Spatial object tracking data:
+++++

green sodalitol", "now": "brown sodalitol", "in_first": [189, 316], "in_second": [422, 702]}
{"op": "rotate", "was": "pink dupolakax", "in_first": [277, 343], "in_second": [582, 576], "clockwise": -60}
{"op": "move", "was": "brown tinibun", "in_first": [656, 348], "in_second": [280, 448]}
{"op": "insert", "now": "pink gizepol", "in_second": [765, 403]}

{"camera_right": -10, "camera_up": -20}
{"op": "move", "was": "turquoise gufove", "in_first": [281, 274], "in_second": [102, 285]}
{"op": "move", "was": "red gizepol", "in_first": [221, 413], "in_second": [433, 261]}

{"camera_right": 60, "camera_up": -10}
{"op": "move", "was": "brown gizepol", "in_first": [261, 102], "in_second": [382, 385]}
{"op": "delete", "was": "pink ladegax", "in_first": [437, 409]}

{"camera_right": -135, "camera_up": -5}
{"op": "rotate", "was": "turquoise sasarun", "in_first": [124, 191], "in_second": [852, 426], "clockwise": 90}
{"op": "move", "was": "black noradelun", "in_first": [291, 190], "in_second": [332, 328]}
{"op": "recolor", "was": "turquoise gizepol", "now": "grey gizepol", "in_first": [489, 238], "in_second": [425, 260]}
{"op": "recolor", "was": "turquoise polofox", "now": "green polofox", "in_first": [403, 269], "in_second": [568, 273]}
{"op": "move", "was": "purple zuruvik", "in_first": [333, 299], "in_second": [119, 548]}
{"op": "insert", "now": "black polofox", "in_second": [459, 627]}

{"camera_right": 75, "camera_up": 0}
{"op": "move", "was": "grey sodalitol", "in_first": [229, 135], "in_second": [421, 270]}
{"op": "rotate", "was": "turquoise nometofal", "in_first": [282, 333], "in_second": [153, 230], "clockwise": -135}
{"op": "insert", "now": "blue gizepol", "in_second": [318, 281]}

+++++

* [Description of the task] In the entries above, some lines hold the string "move". Copy each of them.

* [Written response]
{"op": "move", "was": "brown tinibun", "in_first": [656, 348], "in_second": [280, 448]}
{"op": "move", "was": "turquoise gufove", "in_first": [281, 274], "in_second": [102, 285]}
{"op": "move", "was": "red gizepol", "in_first": [221, 413], "in_second": [433, 261]}
{"op": "move", "was": "brown gizepol", "in_first": [261, 102], "in_second": [382, 385]}
{"op": "move", "was": "black noradelun", "in_first": [291, 190], "in_second": [332, 328]}
{"op": "move", "was": "purple zuruvik", "in_first": [333, 299], "in_second": [119, 548]}
{"op": "move", "was": "grey sodalitol", "in_first": [229, 135], "in_second": [421, 270]}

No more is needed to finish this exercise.